### Recorded data
+===+
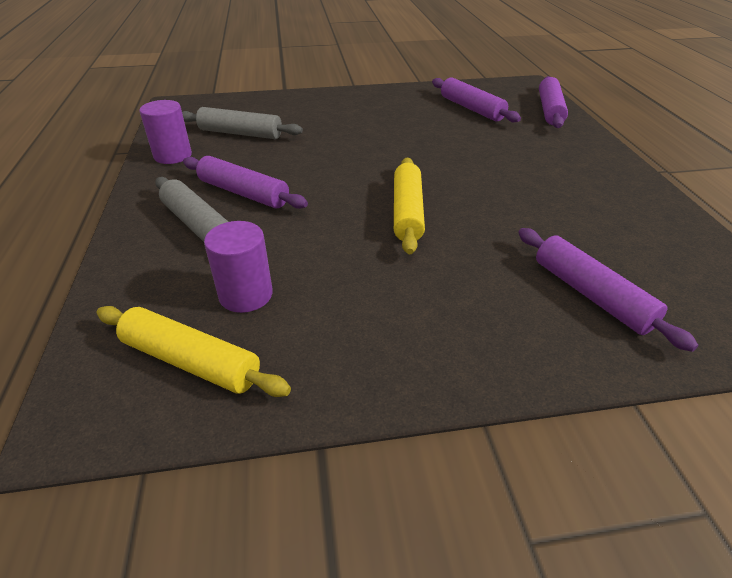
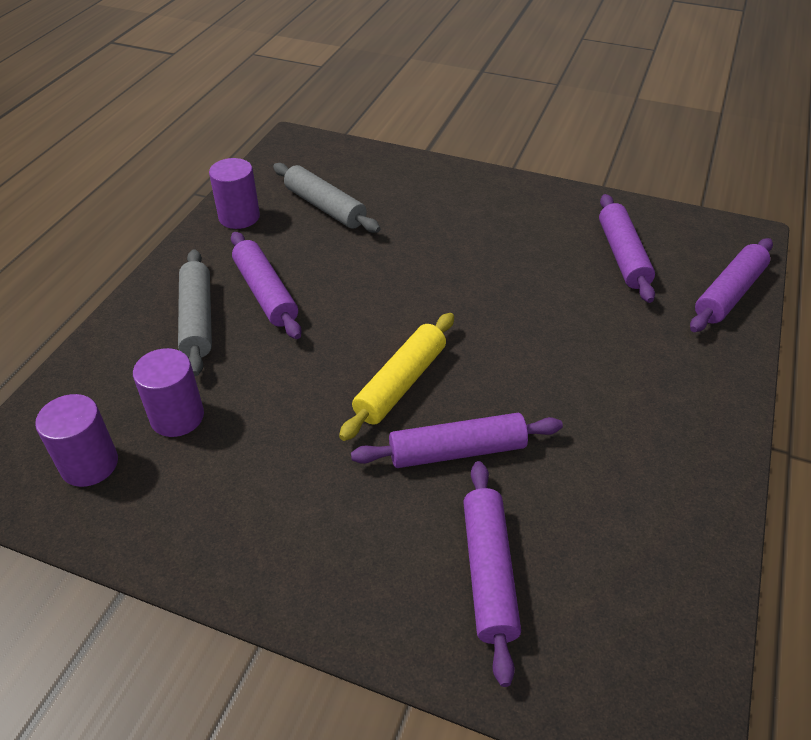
camera: 30 degrees right, 5 degrees up
(191, 361) = (89, 464): yellow rolling pin -> purple cylinder
(489, 235) = (457, 451): none -> purple rolling pin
+===+
### Your objective
Which of the lines in the material carry the string "purple"? Pull them out.

### Result
(191, 361) = (89, 464): yellow rolling pin -> purple cylinder
(489, 235) = (457, 451): none -> purple rolling pin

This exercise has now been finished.